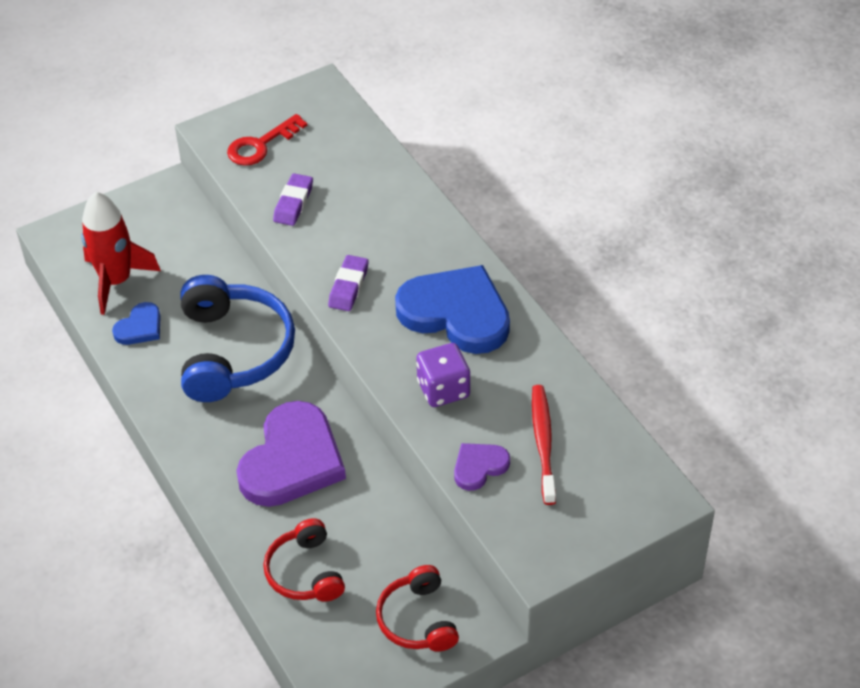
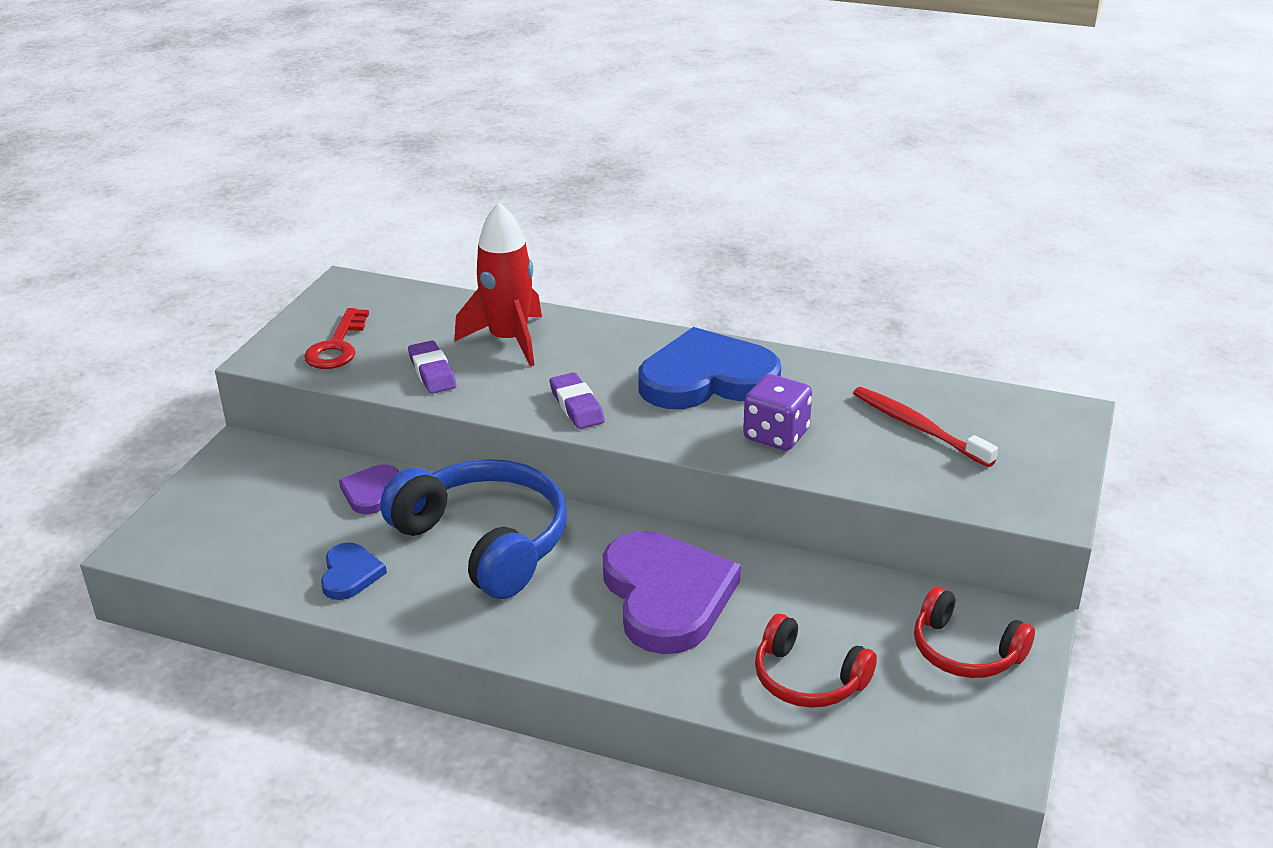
camera: 40 degrees left, 15 degrees down
(116, 281) = (271, 550): red rocket -> red rocket (509, 340)
(479, 467) = (892, 472): purple heart -> purple heart (371, 492)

========

EXERCISE GOAL — Leaving the pictures aside, transcribe the entire listing exactly.

RESULT FOR THIS EXERCISE —
camera: 40 degrees left, 15 degrees down
(116, 281) = (271, 550): red rocket -> red rocket (509, 340)
(479, 467) = (892, 472): purple heart -> purple heart (371, 492)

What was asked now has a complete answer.